_Exercise goal_
The response must consist of the lines below from the one with "orange semicircle: (75, 182)" through the one with "pink cross: (883, 476) -> (1375, 803), moved", exactly as they appear and with both ends kept.

_Supplied data_
• • • • • • •

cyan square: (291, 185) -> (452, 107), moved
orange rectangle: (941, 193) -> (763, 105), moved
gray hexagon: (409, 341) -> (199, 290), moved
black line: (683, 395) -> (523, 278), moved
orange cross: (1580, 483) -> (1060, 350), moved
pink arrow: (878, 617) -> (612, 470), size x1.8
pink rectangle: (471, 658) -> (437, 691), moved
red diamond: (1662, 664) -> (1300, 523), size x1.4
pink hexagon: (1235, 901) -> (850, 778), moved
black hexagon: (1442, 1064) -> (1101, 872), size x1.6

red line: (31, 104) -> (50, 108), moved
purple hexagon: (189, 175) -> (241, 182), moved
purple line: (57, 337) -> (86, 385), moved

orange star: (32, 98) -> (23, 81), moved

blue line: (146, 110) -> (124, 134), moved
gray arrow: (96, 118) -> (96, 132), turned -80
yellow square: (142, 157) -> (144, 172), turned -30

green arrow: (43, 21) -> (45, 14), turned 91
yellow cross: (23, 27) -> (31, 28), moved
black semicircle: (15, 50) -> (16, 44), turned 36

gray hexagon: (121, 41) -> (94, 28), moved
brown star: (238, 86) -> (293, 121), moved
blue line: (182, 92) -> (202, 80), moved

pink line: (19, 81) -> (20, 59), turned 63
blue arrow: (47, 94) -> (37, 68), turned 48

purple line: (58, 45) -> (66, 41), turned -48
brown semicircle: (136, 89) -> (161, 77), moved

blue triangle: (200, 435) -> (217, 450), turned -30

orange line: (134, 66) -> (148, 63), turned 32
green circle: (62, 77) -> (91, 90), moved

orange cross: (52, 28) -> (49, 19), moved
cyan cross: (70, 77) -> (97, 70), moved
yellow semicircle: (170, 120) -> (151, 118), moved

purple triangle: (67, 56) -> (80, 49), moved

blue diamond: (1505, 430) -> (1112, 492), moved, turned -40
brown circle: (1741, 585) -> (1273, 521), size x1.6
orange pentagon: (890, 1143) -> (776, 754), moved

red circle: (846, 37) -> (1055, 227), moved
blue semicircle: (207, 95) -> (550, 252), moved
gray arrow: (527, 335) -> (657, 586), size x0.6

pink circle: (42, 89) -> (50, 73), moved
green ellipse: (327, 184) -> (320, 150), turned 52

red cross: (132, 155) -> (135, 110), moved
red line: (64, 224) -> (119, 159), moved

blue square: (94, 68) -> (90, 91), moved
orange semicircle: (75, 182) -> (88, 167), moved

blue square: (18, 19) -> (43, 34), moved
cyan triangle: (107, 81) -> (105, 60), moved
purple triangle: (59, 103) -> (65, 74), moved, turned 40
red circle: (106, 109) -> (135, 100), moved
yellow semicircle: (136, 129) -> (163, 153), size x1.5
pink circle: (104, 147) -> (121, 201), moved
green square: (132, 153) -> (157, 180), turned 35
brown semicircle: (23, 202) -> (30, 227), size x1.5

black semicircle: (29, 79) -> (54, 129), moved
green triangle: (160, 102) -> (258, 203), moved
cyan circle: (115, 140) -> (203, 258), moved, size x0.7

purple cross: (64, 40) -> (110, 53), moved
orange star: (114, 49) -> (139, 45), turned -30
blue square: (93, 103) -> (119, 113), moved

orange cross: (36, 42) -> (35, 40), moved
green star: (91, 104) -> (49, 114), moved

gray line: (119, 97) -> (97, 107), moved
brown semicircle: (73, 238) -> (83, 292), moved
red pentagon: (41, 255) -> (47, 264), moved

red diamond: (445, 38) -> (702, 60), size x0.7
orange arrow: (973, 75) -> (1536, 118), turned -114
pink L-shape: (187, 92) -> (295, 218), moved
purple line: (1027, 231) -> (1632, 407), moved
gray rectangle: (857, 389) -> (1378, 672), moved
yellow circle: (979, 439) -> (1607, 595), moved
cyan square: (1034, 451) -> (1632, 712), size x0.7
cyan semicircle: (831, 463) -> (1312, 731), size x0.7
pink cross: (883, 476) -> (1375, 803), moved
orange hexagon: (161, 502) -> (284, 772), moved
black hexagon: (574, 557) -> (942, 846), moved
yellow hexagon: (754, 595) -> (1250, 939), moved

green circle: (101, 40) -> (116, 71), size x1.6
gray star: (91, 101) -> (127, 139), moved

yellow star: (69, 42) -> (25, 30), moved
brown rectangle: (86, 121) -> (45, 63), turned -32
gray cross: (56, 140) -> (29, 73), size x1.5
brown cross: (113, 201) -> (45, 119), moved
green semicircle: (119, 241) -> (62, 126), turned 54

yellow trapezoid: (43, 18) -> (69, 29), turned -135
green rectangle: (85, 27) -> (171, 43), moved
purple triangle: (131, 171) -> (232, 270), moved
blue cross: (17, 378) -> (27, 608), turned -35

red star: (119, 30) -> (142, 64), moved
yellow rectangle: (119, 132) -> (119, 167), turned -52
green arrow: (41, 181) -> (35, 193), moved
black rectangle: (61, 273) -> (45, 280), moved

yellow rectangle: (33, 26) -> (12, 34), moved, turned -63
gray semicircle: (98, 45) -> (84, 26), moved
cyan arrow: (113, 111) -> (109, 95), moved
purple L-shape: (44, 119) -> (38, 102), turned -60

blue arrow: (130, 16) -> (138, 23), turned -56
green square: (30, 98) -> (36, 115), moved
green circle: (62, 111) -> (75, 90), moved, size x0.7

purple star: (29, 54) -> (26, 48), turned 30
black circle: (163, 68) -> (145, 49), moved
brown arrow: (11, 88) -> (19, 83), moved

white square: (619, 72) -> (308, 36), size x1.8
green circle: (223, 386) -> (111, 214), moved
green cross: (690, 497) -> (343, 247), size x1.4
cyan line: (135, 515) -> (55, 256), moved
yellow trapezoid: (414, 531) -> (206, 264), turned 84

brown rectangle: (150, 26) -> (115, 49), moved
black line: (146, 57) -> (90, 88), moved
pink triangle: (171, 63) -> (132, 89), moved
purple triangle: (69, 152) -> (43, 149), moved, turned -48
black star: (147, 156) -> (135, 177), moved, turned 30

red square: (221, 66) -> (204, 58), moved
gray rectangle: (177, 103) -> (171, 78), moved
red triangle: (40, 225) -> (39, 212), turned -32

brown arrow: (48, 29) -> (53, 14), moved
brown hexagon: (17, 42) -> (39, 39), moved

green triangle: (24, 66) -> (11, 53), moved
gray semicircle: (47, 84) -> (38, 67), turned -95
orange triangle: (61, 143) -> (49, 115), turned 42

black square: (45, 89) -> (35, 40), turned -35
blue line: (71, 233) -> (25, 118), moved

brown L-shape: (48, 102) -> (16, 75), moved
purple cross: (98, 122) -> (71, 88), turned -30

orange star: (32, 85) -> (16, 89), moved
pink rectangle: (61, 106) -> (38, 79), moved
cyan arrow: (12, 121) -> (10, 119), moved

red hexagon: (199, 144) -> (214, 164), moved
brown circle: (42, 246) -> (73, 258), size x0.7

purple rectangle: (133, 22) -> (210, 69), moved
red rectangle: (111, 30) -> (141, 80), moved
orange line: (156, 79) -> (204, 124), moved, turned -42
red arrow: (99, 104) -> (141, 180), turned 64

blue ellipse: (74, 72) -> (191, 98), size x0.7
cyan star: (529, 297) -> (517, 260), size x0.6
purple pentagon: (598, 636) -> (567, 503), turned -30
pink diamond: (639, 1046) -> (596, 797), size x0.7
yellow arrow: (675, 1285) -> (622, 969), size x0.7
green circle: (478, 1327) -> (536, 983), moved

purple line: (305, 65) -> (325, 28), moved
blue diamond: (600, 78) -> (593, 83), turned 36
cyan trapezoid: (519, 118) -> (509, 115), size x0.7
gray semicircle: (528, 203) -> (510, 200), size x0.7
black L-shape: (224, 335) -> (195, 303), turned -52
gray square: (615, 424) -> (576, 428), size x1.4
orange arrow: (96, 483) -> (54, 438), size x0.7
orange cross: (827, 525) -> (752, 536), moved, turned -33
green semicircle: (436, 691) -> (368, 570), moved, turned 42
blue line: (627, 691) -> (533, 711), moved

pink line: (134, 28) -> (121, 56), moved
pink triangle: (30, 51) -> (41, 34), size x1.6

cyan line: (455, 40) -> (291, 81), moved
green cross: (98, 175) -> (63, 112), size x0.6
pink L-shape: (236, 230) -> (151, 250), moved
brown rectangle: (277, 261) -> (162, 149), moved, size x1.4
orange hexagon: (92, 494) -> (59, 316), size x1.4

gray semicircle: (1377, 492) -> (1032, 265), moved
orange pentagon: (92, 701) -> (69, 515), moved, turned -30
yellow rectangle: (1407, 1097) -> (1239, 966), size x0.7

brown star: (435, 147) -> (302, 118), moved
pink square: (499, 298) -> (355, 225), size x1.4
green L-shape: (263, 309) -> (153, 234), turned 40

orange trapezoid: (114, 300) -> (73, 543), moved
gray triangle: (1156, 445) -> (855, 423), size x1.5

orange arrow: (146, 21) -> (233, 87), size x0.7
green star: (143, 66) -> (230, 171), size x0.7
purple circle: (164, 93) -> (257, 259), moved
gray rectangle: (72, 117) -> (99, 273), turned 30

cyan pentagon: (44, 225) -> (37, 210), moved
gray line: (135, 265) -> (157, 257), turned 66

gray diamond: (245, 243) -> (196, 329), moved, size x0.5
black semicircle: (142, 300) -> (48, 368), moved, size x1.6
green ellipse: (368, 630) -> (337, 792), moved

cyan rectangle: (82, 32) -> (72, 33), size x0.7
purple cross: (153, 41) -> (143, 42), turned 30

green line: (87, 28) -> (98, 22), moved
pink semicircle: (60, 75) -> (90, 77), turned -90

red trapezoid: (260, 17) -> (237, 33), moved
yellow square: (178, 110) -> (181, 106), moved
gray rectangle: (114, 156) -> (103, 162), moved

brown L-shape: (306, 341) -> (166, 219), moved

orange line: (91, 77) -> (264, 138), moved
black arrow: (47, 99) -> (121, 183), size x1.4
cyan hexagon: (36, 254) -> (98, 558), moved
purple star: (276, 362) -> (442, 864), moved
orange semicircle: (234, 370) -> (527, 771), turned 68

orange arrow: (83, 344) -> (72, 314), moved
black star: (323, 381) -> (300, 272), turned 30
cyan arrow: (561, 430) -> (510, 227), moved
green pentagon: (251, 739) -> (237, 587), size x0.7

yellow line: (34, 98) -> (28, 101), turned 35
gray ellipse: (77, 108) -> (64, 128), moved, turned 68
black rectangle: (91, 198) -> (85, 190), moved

• • • • • • •

_Answer space_
orange semicircle: (75, 182) -> (88, 167), moved

blue square: (18, 19) -> (43, 34), moved
cyan triangle: (107, 81) -> (105, 60), moved
purple triangle: (59, 103) -> (65, 74), moved, turned 40
red circle: (106, 109) -> (135, 100), moved
yellow semicircle: (136, 129) -> (163, 153), size x1.5
pink circle: (104, 147) -> (121, 201), moved
green square: (132, 153) -> (157, 180), turned 35
brown semicircle: (23, 202) -> (30, 227), size x1.5

black semicircle: (29, 79) -> (54, 129), moved
green triangle: (160, 102) -> (258, 203), moved
cyan circle: (115, 140) -> (203, 258), moved, size x0.7

purple cross: (64, 40) -> (110, 53), moved
orange star: (114, 49) -> (139, 45), turned -30
blue square: (93, 103) -> (119, 113), moved

orange cross: (36, 42) -> (35, 40), moved
green star: (91, 104) -> (49, 114), moved

gray line: (119, 97) -> (97, 107), moved
brown semicircle: (73, 238) -> (83, 292), moved
red pentagon: (41, 255) -> (47, 264), moved

red diamond: (445, 38) -> (702, 60), size x0.7
orange arrow: (973, 75) -> (1536, 118), turned -114
pink L-shape: (187, 92) -> (295, 218), moved
purple line: (1027, 231) -> (1632, 407), moved
gray rectangle: (857, 389) -> (1378, 672), moved
yellow circle: (979, 439) -> (1607, 595), moved
cyan square: (1034, 451) -> (1632, 712), size x0.7
cyan semicircle: (831, 463) -> (1312, 731), size x0.7
pink cross: (883, 476) -> (1375, 803), moved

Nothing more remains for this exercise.